Data for this exercise:
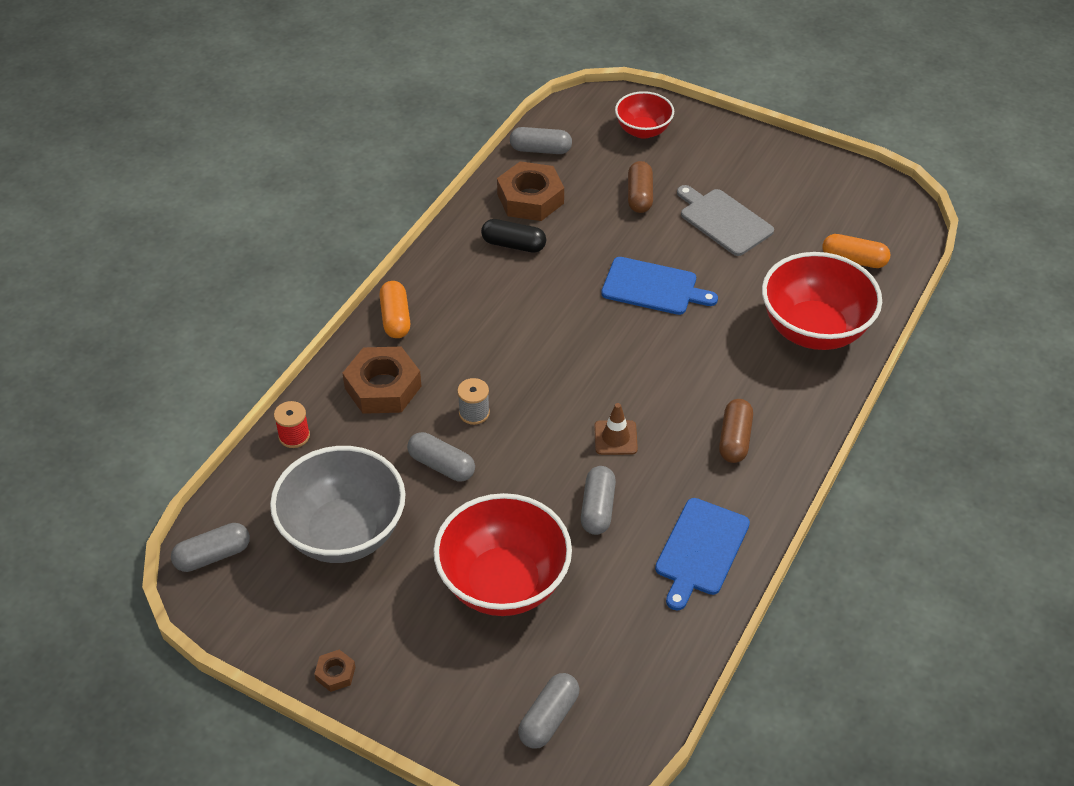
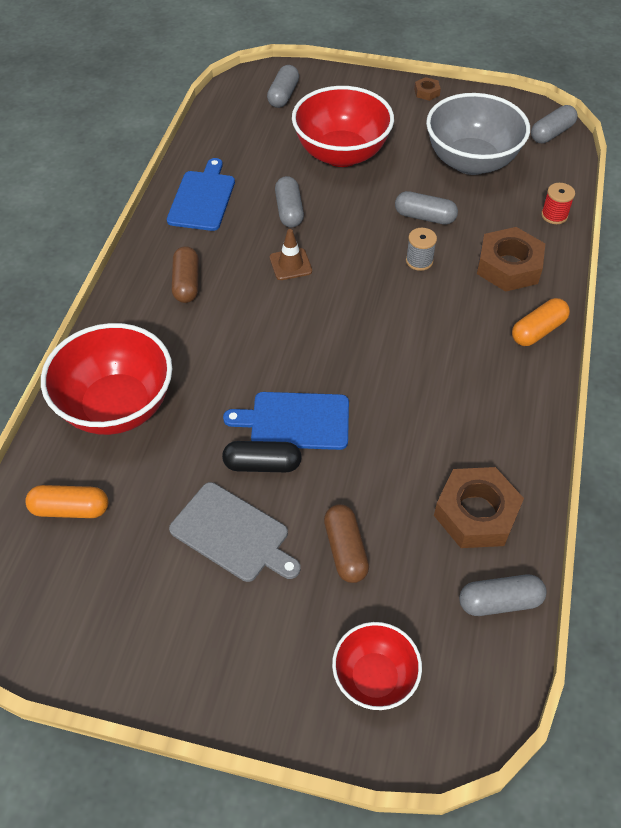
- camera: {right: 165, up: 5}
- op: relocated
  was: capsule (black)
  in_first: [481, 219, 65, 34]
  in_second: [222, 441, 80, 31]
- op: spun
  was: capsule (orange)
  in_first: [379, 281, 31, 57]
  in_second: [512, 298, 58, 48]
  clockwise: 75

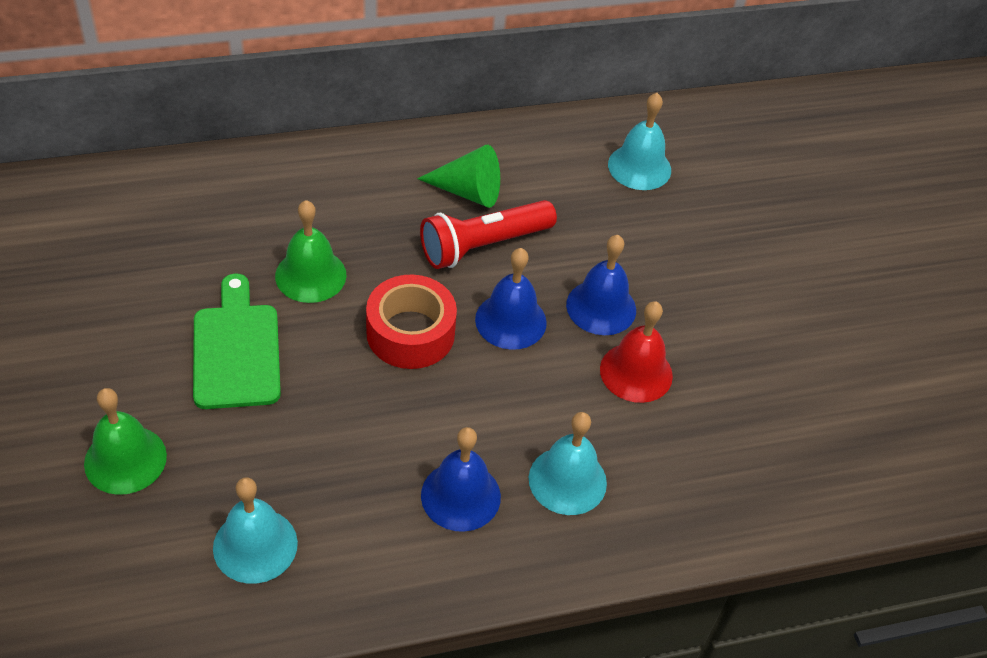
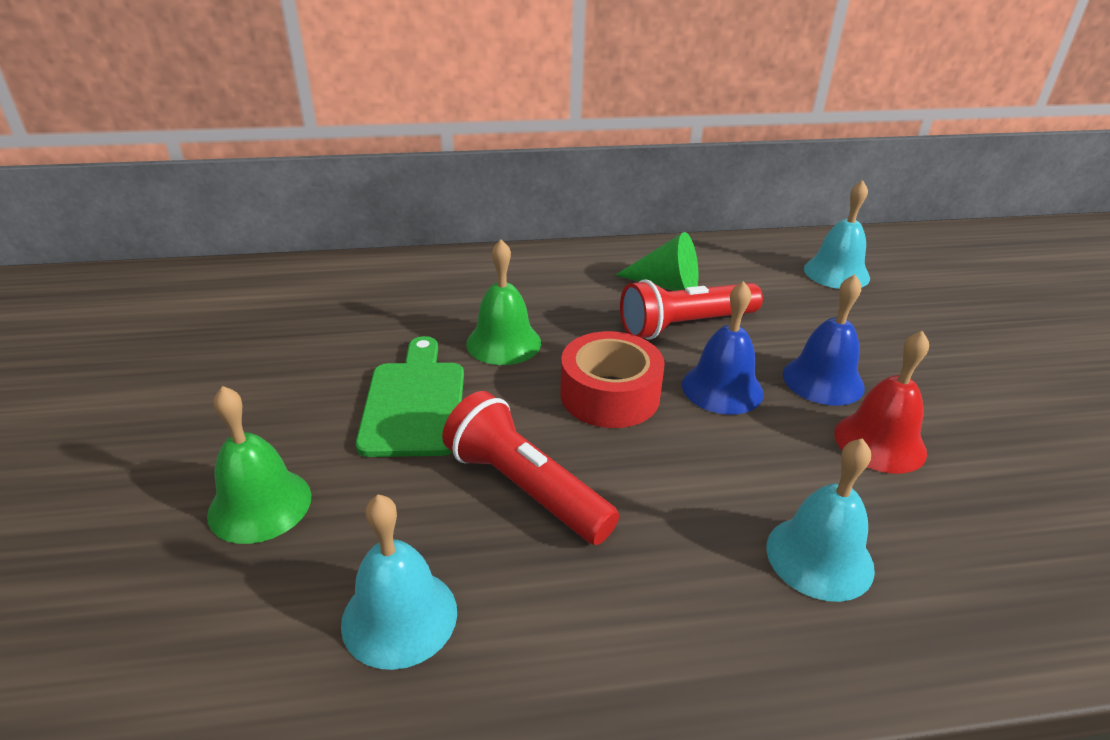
- camera: {right: 10, up: -15}
- op: missing
  was: bell (blue)
  in_first: [421, 427, 80, 105]
- op: appeared
  now: flashlight (red)
  in_second: [442, 391, 177, 154]

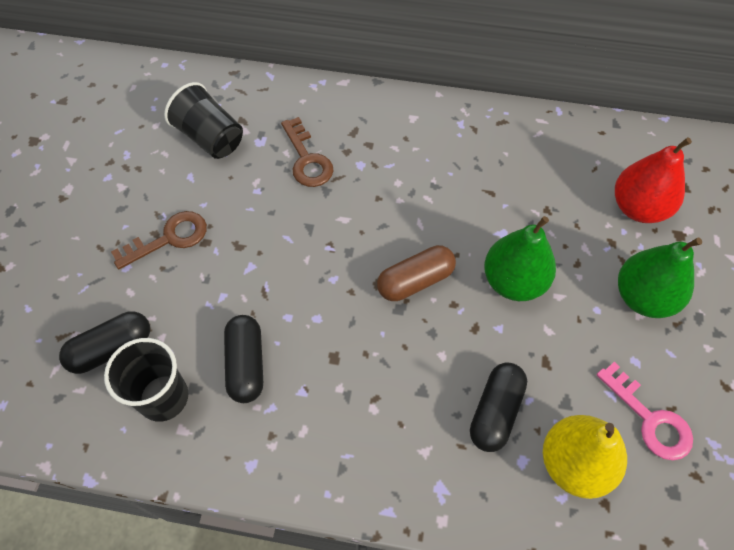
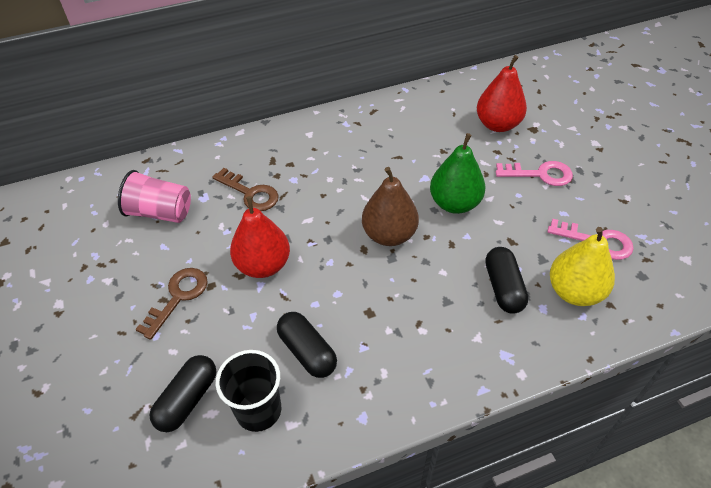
- camera: {right: -30, up: -10}
- op: appeared
  now: pear (red)
  in_second: [230, 196, 60, 82]
- op: exchanged
  was: capsule (brown)
  now: pear (brown)
  in_first: [377, 245, 79, 56]
  in_second: [362, 167, 57, 79]
- op: exchanged
  was: pear (green)
  now: key (pink)
  in_first: [618, 238, 84, 80]
  in_second: [496, 161, 77, 25]
- op: colour
  was: cup (black)
  now: cup (pink)
  in_first: [164, 82, 79, 77]
  in_second: [118, 170, 73, 53]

Directions: Write the records out again verbatim and omit the pictures they contain.

Solution to this exercise:
- camera: {right: 165, up: 5}
- op: relocated
  was: capsule (black)
  in_first: [481, 219, 65, 34]
  in_second: [222, 441, 80, 31]
- op: spun
  was: capsule (orange)
  in_first: [379, 281, 31, 57]
  in_second: [512, 298, 58, 48]
  clockwise: 75

- camera: {right: 10, up: -15}
- op: missing
  was: bell (blue)
  in_first: [421, 427, 80, 105]
- op: appeared
  now: flashlight (red)
  in_second: [442, 391, 177, 154]

- camera: {right: -30, up: -10}
- op: appeared
  now: pear (red)
  in_second: [230, 196, 60, 82]
- op: exchanged
  was: capsule (brown)
  now: pear (brown)
  in_first: [377, 245, 79, 56]
  in_second: [362, 167, 57, 79]
- op: exchanged
  was: pear (green)
  now: key (pink)
  in_first: [618, 238, 84, 80]
  in_second: [496, 161, 77, 25]
- op: colour
  was: cup (black)
  now: cup (pink)
  in_first: [164, 82, 79, 77]
  in_second: [118, 170, 73, 53]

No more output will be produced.